:: Written exercise ::
Reproduce the lines starting with the line that contains "Locate which object" and continuing through the line that contains "You are standing", keeping every character unchanged. Omit the pictures from your answer.

:: Material provided ::
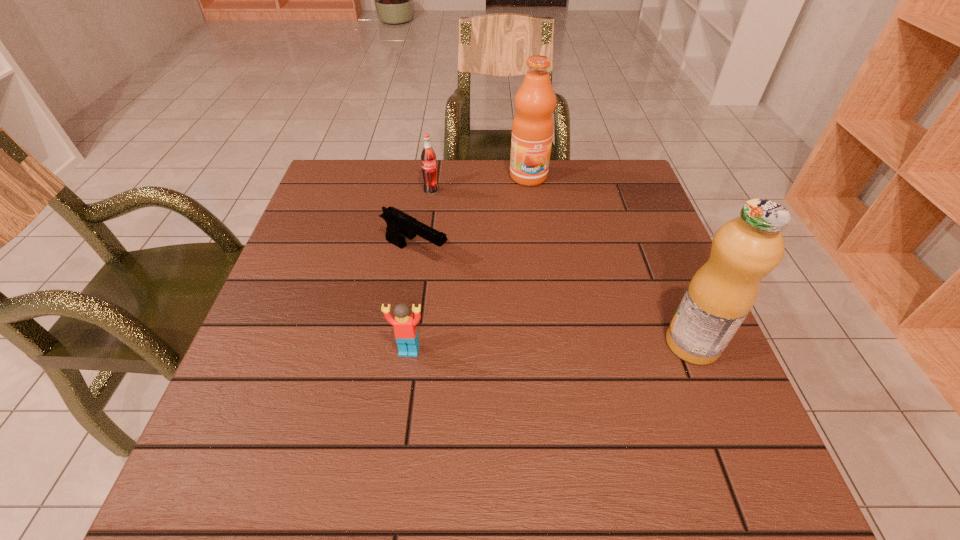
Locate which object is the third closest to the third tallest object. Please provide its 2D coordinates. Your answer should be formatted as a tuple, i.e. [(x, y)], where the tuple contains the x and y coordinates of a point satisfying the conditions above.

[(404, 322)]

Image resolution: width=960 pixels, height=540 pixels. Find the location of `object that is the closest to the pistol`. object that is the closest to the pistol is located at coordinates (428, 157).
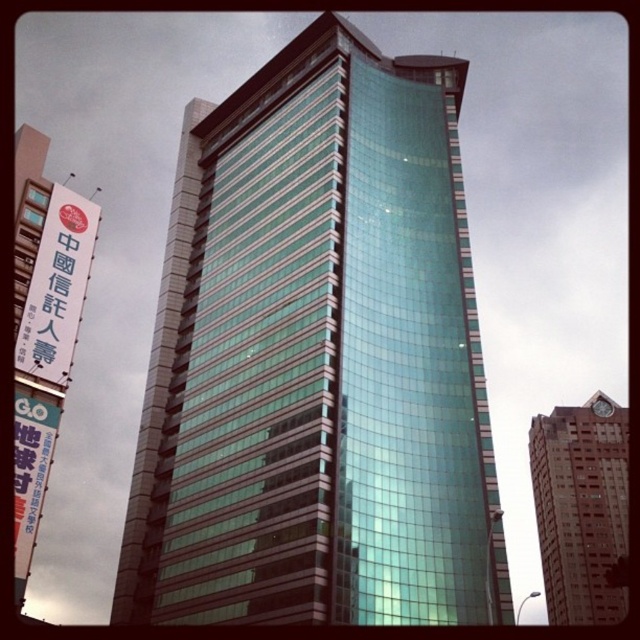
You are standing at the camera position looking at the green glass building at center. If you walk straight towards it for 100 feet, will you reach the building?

--

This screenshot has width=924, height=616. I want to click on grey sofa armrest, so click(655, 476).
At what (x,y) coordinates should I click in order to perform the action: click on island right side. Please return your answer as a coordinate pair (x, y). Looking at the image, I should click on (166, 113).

:: Exercise output ::
Locate which object is the third closest to the third tallest object. Please provide its 2D coordinates. Your answer should be formatted as a tuple, i.e. [(x, y)], where the tuple contains the x and y coordinates of a point satisfying the conditions above.

[(404, 322)]

Image resolution: width=960 pixels, height=540 pixels. Find the location of `object that is the closest to the pistol`. object that is the closest to the pistol is located at coordinates (428, 157).
You are standing at the camera position looking at the green glass building at center. If you walk straight towards it for 100 feet, will you reach the building?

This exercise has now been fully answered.